Once you reach the line containing "missing: russet_gateau 554, 308, 646, 389;" in the data below, restate each line word for word up to and including the one containing "[636,341,672,398]".

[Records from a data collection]
* * *
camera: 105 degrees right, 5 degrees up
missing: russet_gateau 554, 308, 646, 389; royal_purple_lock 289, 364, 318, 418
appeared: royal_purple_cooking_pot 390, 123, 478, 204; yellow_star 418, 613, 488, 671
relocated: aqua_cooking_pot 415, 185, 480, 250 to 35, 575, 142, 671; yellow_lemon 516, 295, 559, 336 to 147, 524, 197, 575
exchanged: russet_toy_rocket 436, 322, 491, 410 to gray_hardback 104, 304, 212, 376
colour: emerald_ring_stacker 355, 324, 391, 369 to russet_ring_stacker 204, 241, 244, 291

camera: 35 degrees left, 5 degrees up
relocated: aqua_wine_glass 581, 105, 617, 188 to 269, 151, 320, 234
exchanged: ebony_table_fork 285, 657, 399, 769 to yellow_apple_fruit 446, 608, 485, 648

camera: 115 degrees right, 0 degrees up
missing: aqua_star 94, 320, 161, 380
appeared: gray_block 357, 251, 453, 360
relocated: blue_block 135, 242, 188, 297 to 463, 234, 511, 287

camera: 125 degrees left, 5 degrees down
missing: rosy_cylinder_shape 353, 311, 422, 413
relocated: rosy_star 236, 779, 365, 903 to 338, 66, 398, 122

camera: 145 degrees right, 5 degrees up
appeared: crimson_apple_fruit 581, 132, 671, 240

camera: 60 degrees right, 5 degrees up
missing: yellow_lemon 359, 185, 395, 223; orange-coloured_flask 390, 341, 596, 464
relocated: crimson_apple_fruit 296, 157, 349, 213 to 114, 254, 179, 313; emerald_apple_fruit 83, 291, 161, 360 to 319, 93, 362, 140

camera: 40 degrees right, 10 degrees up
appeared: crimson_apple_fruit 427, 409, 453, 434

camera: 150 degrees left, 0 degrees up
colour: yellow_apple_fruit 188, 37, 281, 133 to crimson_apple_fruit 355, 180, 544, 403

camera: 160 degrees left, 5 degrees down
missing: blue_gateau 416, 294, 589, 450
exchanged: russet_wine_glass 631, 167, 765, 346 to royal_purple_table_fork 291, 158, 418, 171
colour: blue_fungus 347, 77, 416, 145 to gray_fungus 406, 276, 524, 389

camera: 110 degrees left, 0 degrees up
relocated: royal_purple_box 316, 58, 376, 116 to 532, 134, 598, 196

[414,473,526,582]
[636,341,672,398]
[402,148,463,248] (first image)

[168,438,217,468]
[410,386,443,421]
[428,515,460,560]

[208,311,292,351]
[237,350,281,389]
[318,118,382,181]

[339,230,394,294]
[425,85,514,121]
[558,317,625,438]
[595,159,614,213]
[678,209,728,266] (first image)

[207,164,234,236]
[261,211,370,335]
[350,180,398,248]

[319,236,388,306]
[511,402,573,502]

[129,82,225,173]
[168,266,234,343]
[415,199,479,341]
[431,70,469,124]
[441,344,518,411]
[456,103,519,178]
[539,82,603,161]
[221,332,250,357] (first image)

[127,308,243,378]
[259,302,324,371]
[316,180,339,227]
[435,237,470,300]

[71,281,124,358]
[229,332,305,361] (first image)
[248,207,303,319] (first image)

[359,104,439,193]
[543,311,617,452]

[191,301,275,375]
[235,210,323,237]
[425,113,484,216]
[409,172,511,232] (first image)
* * *
### OUTPUT FOR THIS TASK
missing: russet_gateau 554, 308, 646, 389; royal_purple_lock 289, 364, 318, 418
appeared: royal_purple_cooking_pot 390, 123, 478, 204; yellow_star 418, 613, 488, 671
relocated: aqua_cooking_pot 415, 185, 480, 250 to 35, 575, 142, 671; yellow_lemon 516, 295, 559, 336 to 147, 524, 197, 575
exchanged: russet_toy_rocket 436, 322, 491, 410 to gray_hardback 104, 304, 212, 376
colour: emerald_ring_stacker 355, 324, 391, 369 to russet_ring_stacker 204, 241, 244, 291

camera: 35 degrees left, 5 degrees up
relocated: aqua_wine_glass 581, 105, 617, 188 to 269, 151, 320, 234
exchanged: ebony_table_fork 285, 657, 399, 769 to yellow_apple_fruit 446, 608, 485, 648

camera: 115 degrees right, 0 degrees up
missing: aqua_star 94, 320, 161, 380
appeared: gray_block 357, 251, 453, 360
relocated: blue_block 135, 242, 188, 297 to 463, 234, 511, 287

camera: 125 degrees left, 5 degrees down
missing: rosy_cylinder_shape 353, 311, 422, 413
relocated: rosy_star 236, 779, 365, 903 to 338, 66, 398, 122

camera: 145 degrees right, 5 degrees up
appeared: crimson_apple_fruit 581, 132, 671, 240

camera: 60 degrees right, 5 degrees up
missing: yellow_lemon 359, 185, 395, 223; orange-coloured_flask 390, 341, 596, 464
relocated: crimson_apple_fruit 296, 157, 349, 213 to 114, 254, 179, 313; emerald_apple_fruit 83, 291, 161, 360 to 319, 93, 362, 140

camera: 40 degrees right, 10 degrees up
appeared: crimson_apple_fruit 427, 409, 453, 434

camera: 150 degrees left, 0 degrees up
colour: yellow_apple_fruit 188, 37, 281, 133 to crimson_apple_fruit 355, 180, 544, 403

camera: 160 degrees left, 5 degrees down
missing: blue_gateau 416, 294, 589, 450
exchanged: russet_wine_glass 631, 167, 765, 346 to royal_purple_table_fork 291, 158, 418, 171
colour: blue_fungus 347, 77, 416, 145 to gray_fungus 406, 276, 524, 389

camera: 110 degrees left, 0 degrees up
relocated: royal_purple_box 316, 58, 376, 116 to 532, 134, 598, 196

[414,473,526,582]
[636,341,672,398]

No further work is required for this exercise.